What to produce:
The records are to be repeated in full. Every line must match.
── Exercise data ──
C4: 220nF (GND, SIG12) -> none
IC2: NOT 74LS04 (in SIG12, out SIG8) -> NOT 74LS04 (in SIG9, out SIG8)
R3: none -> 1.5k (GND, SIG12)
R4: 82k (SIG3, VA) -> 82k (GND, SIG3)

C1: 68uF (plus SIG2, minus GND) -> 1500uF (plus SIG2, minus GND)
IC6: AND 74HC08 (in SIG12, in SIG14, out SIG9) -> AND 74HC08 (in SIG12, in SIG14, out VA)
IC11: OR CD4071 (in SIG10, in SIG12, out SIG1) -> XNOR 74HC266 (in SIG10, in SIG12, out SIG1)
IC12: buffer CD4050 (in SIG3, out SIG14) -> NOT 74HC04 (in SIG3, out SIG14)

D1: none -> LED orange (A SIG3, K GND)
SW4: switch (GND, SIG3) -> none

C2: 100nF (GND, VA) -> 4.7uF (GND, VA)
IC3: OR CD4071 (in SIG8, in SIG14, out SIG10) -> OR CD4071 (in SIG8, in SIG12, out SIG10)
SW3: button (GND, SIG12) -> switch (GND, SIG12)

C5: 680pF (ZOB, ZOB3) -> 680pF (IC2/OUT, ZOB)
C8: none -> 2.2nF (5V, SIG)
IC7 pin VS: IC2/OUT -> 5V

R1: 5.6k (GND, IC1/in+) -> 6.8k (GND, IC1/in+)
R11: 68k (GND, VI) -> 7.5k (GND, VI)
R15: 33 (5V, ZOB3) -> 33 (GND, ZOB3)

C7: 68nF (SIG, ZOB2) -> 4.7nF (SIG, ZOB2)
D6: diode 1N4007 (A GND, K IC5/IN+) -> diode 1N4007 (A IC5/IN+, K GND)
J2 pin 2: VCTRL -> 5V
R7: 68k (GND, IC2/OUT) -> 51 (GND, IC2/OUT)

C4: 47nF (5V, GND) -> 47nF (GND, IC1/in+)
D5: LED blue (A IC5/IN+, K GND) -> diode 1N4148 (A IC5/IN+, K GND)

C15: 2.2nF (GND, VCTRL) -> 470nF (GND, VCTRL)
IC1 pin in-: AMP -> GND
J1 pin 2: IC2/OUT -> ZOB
───
Written solution:
C4: 220nF (GND, SIG12) -> none
IC2: NOT 74LS04 (in SIG12, out SIG8) -> NOT 74LS04 (in SIG9, out SIG8)
R3: none -> 1.5k (GND, SIG12)
R4: 82k (SIG3, VA) -> 82k (GND, SIG3)

C1: 68uF (plus SIG2, minus GND) -> 1500uF (plus SIG2, minus GND)
IC6: AND 74HC08 (in SIG12, in SIG14, out SIG9) -> AND 74HC08 (in SIG12, in SIG14, out VA)
IC11: OR CD4071 (in SIG10, in SIG12, out SIG1) -> XNOR 74HC266 (in SIG10, in SIG12, out SIG1)
IC12: buffer CD4050 (in SIG3, out SIG14) -> NOT 74HC04 (in SIG3, out SIG14)

D1: none -> LED orange (A SIG3, K GND)
SW4: switch (GND, SIG3) -> none

C2: 100nF (GND, VA) -> 4.7uF (GND, VA)
IC3: OR CD4071 (in SIG8, in SIG14, out SIG10) -> OR CD4071 (in SIG8, in SIG12, out SIG10)
SW3: button (GND, SIG12) -> switch (GND, SIG12)

C5: 680pF (ZOB, ZOB3) -> 680pF (IC2/OUT, ZOB)
C8: none -> 2.2nF (5V, SIG)
IC7 pin VS: IC2/OUT -> 5V

R1: 5.6k (GND, IC1/in+) -> 6.8k (GND, IC1/in+)
R11: 68k (GND, VI) -> 7.5k (GND, VI)
R15: 33 (5V, ZOB3) -> 33 (GND, ZOB3)

C7: 68nF (SIG, ZOB2) -> 4.7nF (SIG, ZOB2)
D6: diode 1N4007 (A GND, K IC5/IN+) -> diode 1N4007 (A IC5/IN+, K GND)
J2 pin 2: VCTRL -> 5V
R7: 68k (GND, IC2/OUT) -> 51 (GND, IC2/OUT)

C4: 47nF (5V, GND) -> 47nF (GND, IC1/in+)
D5: LED blue (A IC5/IN+, K GND) -> diode 1N4148 (A IC5/IN+, K GND)

C15: 2.2nF (GND, VCTRL) -> 470nF (GND, VCTRL)
IC1 pin in-: AMP -> GND
J1 pin 2: IC2/OUT -> ZOB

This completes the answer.